►

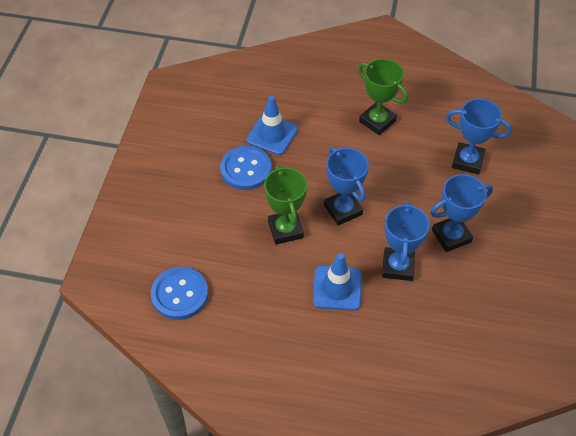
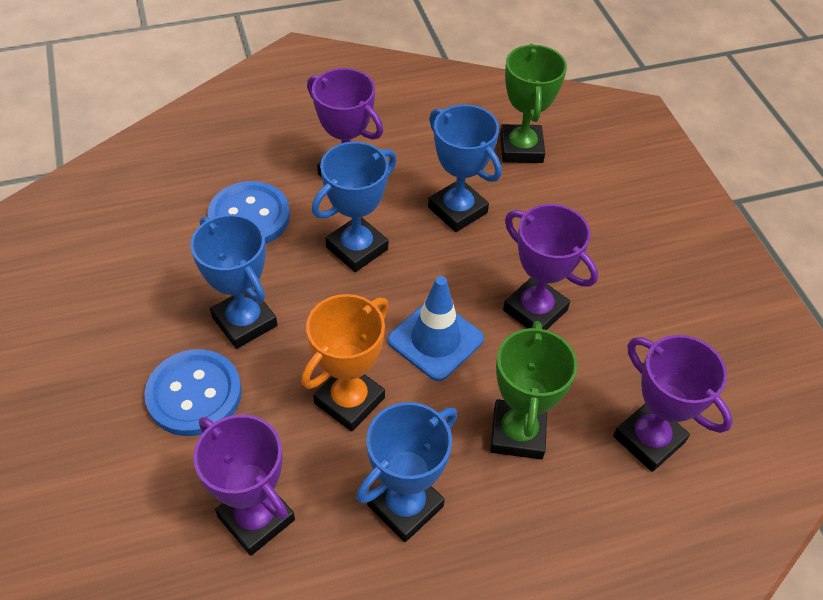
blue traffic cone: 2 -> 1
orange trophy: 0 -> 1
purple trophy: 0 -> 4

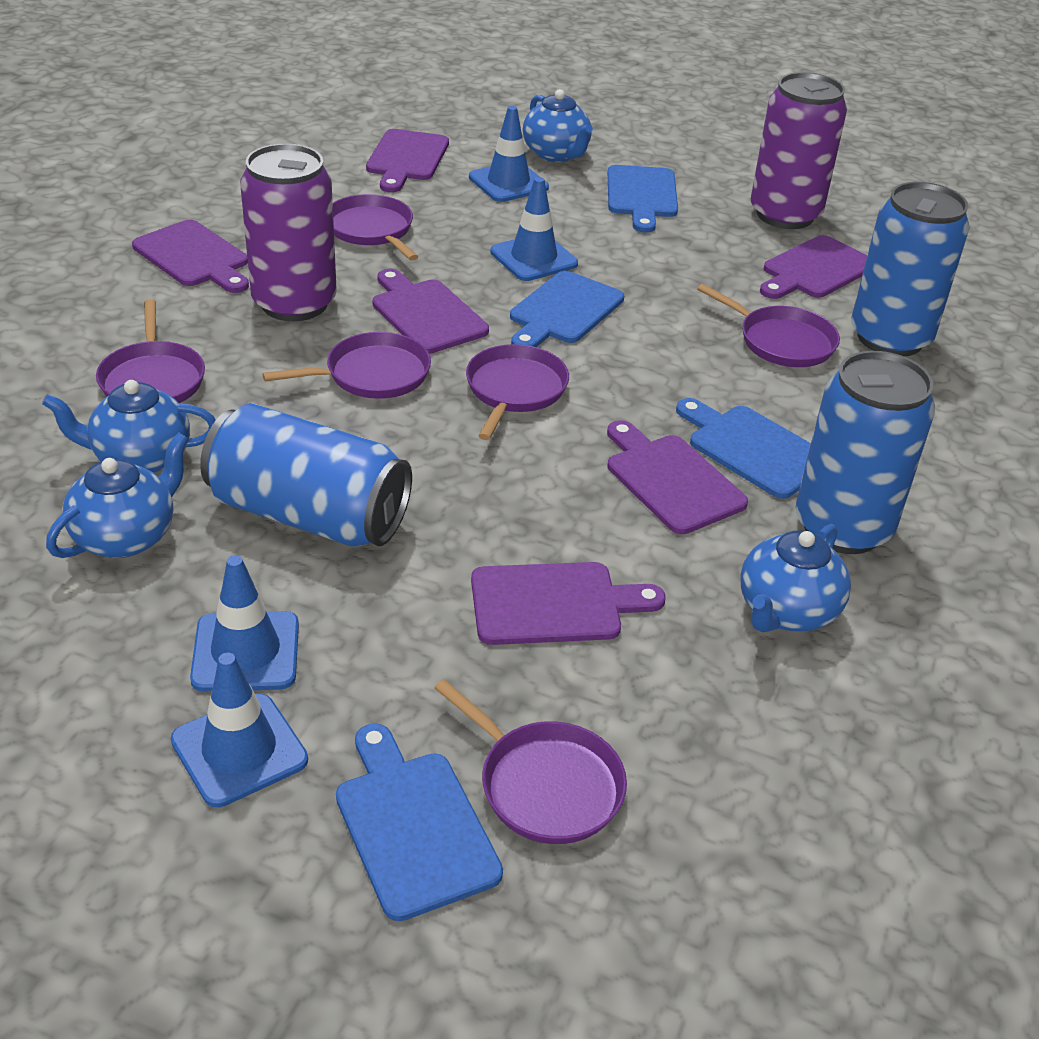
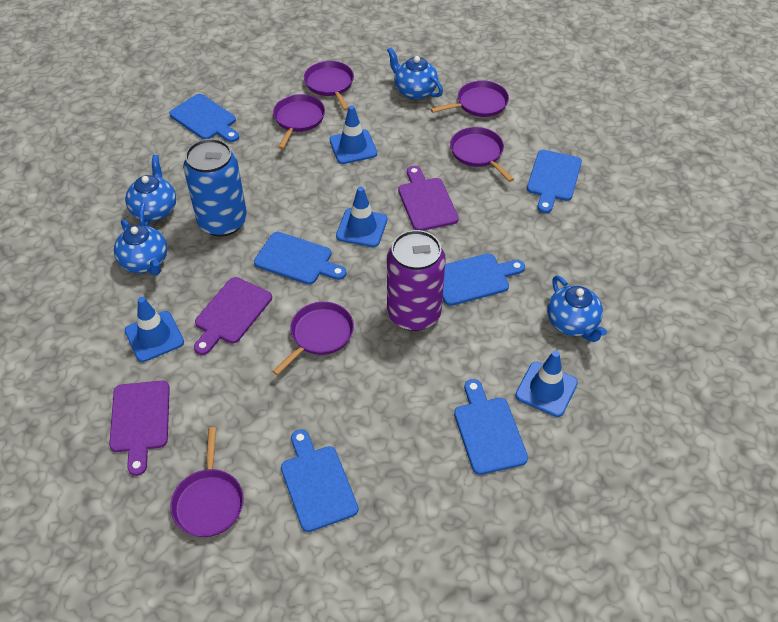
blue can: 3 -> 1
blue cutting board: 4 -> 6
purple can: 2 -> 1
purple cutting board: 6 -> 3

◄

# Assignment:
Would you return the whole listing above exactly as written, skipping any image?

# Task response:
blue traffic cone: 2 -> 1
orange trophy: 0 -> 1
purple trophy: 0 -> 4

blue can: 3 -> 1
blue cutting board: 4 -> 6
purple can: 2 -> 1
purple cutting board: 6 -> 3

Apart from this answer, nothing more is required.